--- START ---

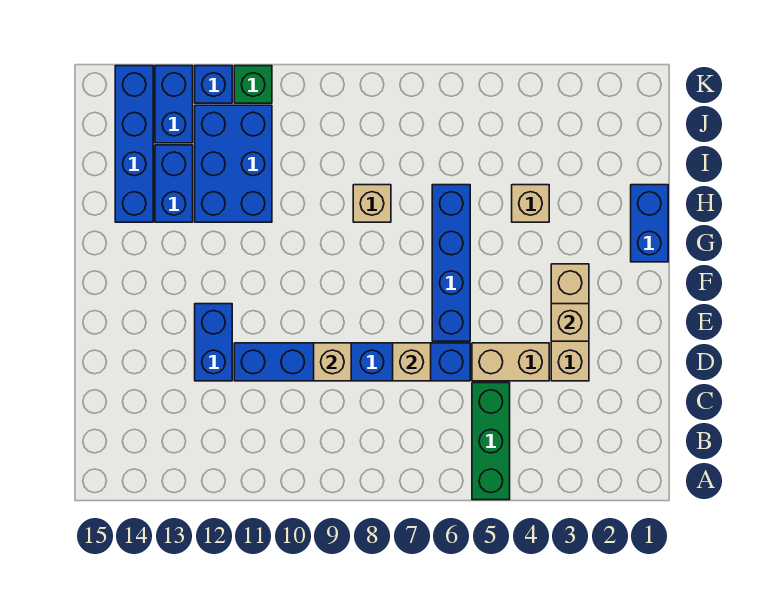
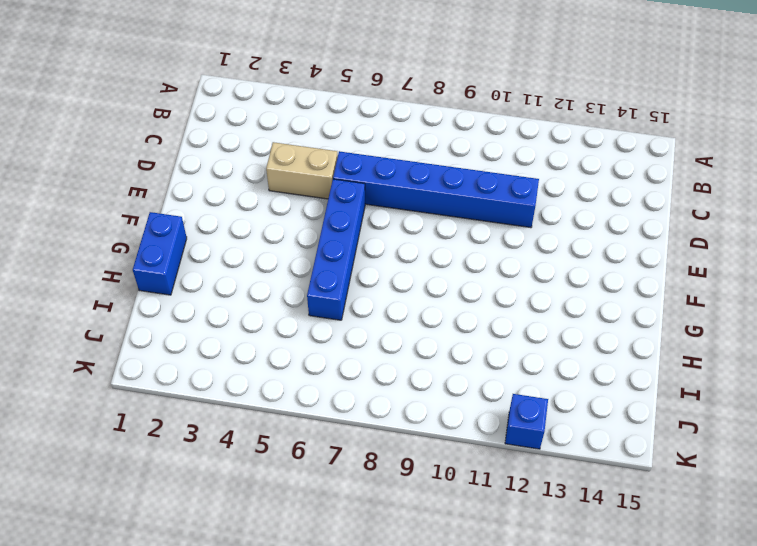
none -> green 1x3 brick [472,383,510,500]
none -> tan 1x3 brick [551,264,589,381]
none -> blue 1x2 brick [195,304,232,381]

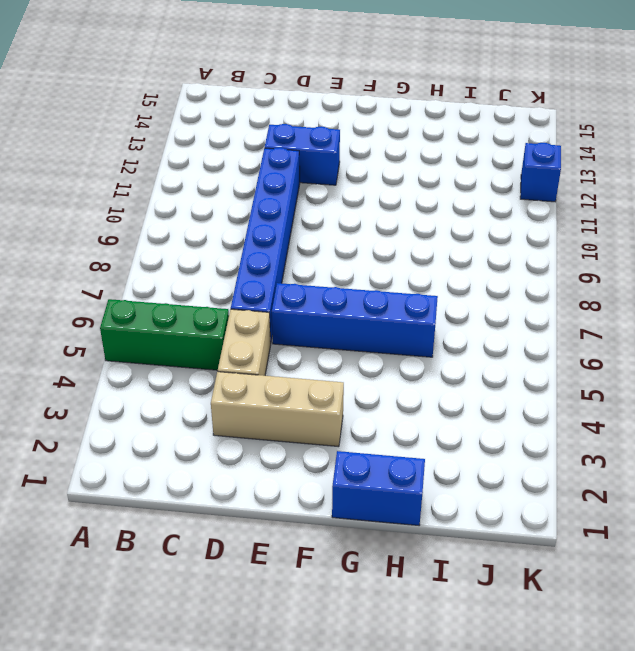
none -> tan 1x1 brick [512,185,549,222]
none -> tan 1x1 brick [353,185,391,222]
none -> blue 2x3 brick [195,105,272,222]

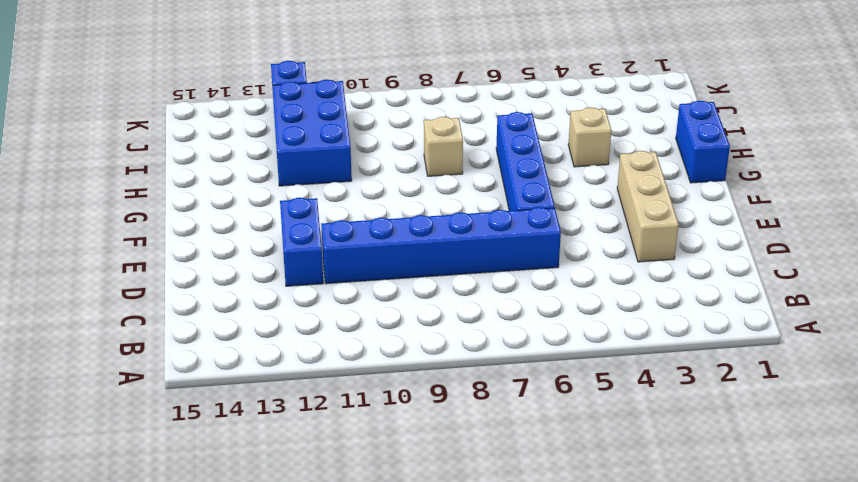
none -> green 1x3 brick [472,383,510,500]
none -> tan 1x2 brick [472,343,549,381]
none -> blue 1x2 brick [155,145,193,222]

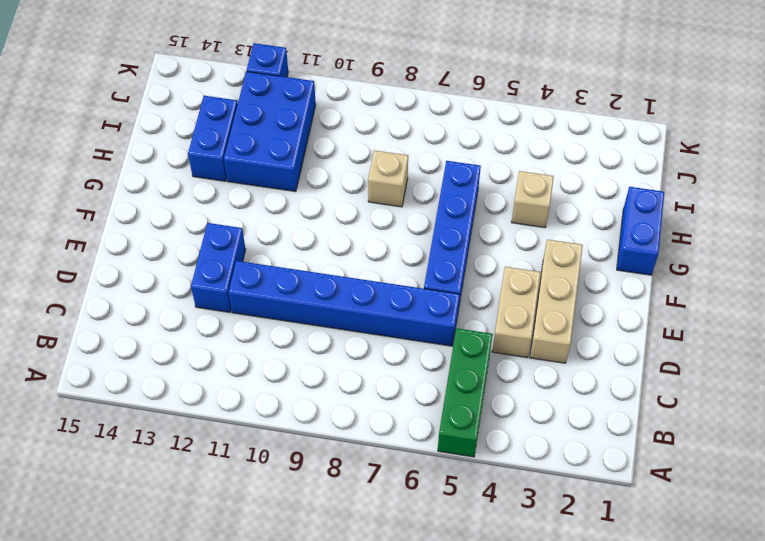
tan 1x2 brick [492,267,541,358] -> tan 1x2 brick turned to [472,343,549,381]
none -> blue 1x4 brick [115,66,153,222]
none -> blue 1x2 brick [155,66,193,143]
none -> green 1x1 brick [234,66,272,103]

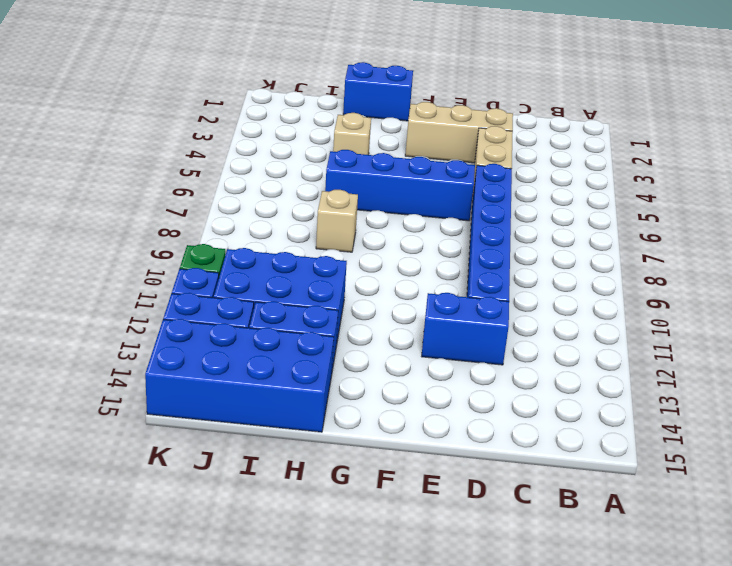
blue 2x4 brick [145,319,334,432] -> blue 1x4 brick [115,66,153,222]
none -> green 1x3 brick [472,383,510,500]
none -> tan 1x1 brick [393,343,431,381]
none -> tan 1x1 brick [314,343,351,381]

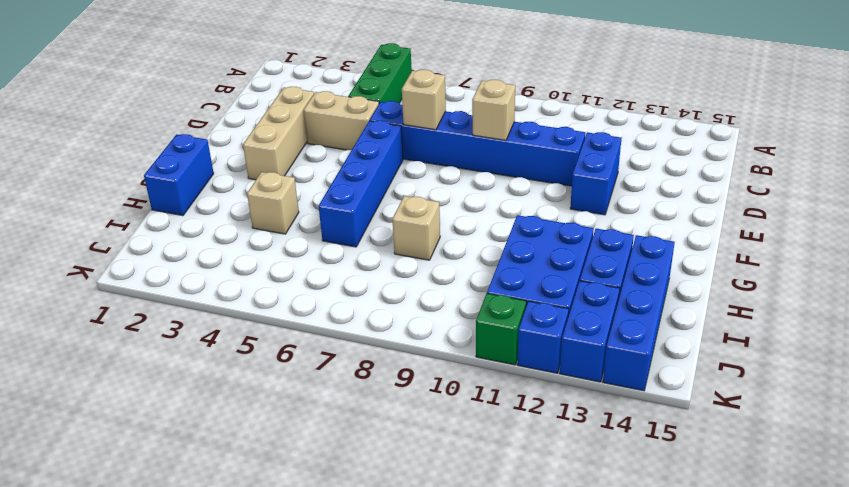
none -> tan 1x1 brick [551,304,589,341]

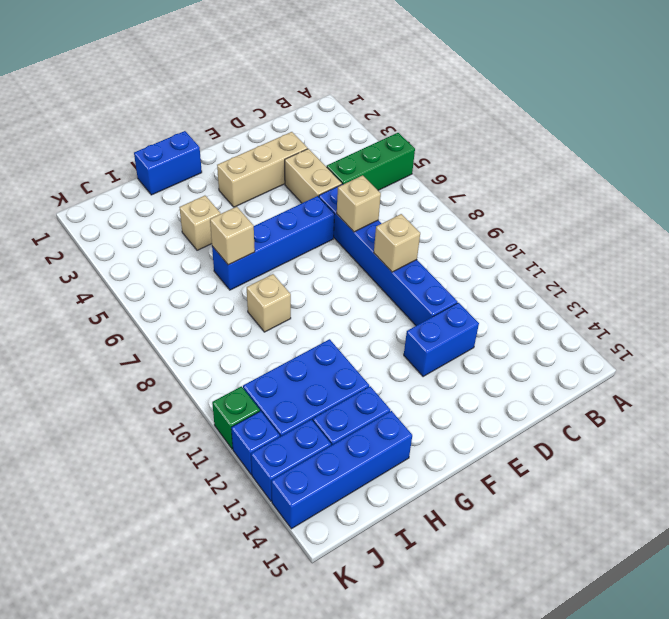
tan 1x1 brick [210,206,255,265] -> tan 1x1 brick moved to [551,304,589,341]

--- END ---
--- START ---

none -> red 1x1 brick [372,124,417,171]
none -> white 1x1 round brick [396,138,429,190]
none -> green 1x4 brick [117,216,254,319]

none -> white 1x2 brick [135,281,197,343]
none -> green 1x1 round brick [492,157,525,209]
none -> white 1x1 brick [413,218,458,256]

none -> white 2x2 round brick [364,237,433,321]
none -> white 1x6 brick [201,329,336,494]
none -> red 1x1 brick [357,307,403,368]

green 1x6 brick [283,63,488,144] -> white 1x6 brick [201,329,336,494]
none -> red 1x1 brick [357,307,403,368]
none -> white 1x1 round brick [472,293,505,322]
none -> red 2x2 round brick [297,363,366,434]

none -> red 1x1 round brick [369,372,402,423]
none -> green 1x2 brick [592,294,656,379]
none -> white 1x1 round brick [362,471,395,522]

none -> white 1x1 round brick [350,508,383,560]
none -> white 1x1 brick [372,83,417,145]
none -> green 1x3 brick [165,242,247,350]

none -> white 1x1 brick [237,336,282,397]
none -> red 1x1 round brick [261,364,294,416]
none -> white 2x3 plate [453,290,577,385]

--- END ---

What is needed is the count of lines in the records that include the word "white", with no other text.

12